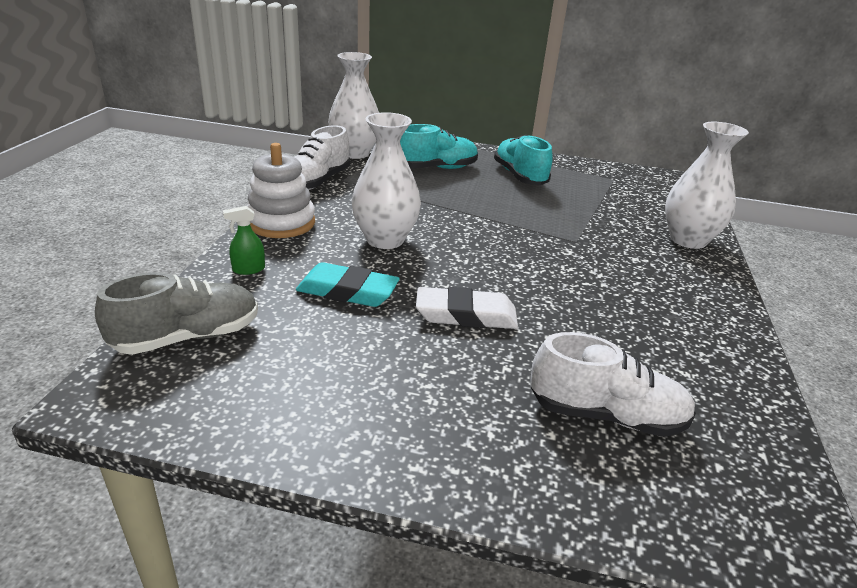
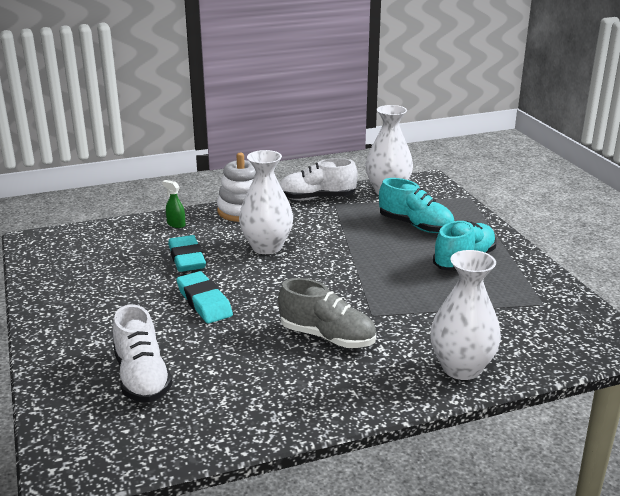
camera: 60 degrees right, 5 degrees down
(188, 337) = (96, 237): grey shoe -> grey shoe (327, 337)
(466, 315) = (204, 302): white eraser -> turquoise eraser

###

When you restate the listing, keep every word as it is and drop the pictures.

camera: 60 degrees right, 5 degrees down
(188, 337) = (96, 237): grey shoe -> grey shoe (327, 337)
(466, 315) = (204, 302): white eraser -> turquoise eraser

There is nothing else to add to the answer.